(Before-and-after object lists)

=== Section Start ===

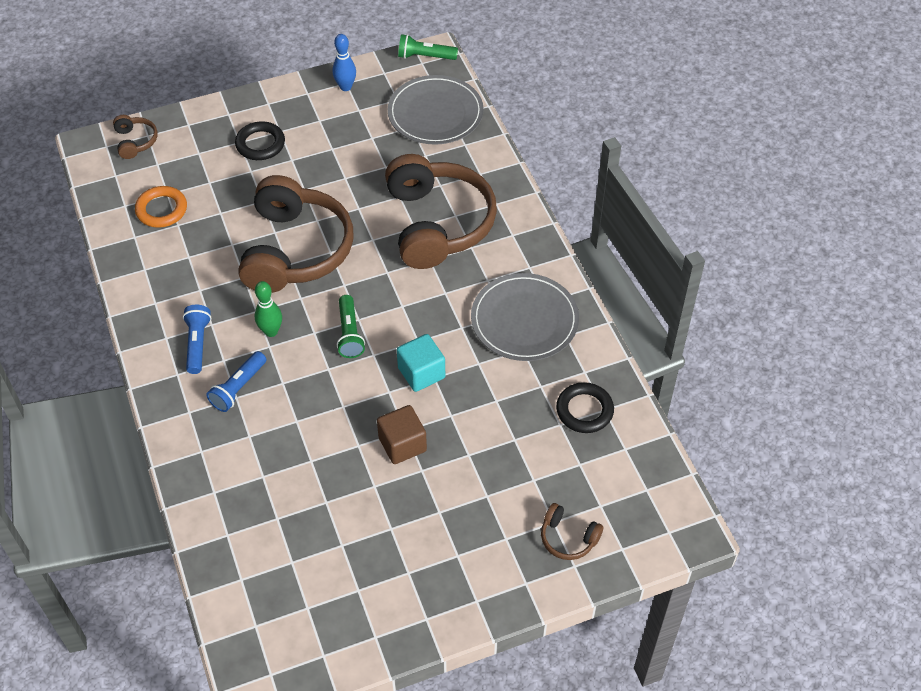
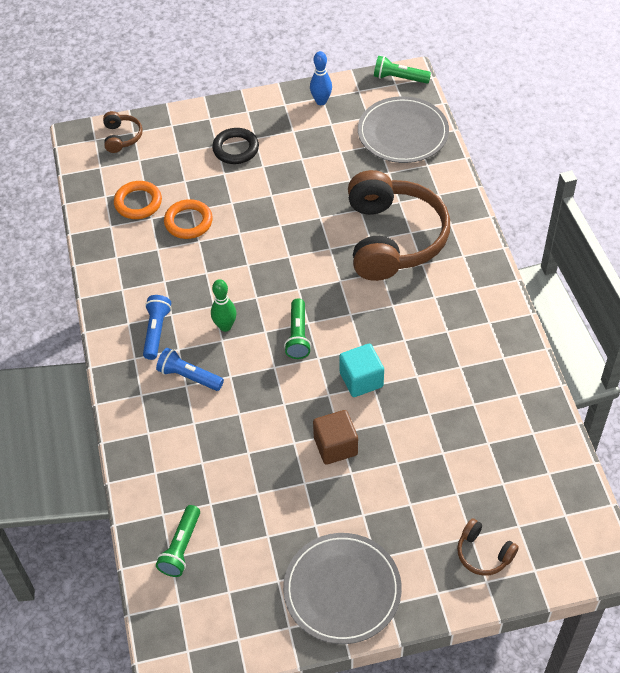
camera: 10 degrees right, 0 degrees up
(218, 225) = (188, 222): none -> orange ring
(238, 388) = (189, 376): blue flashlight -> blue flashlight turned 75 degrees clockwise
(251, 567) = (181, 547): none -> green flashlight
(295, 250) = (257, 252): brown headphones -> none
(524, 320) = (465, 339): grey plate -> grey plate (342, 590)
(584, 410) = (513, 432): black ring -> none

=== Section End ===

> [Task]
Each line above that contains the word "flashlight" should be copied.

> [Result below]
(238, 388) = (189, 376): blue flashlight -> blue flashlight turned 75 degrees clockwise
(251, 567) = (181, 547): none -> green flashlight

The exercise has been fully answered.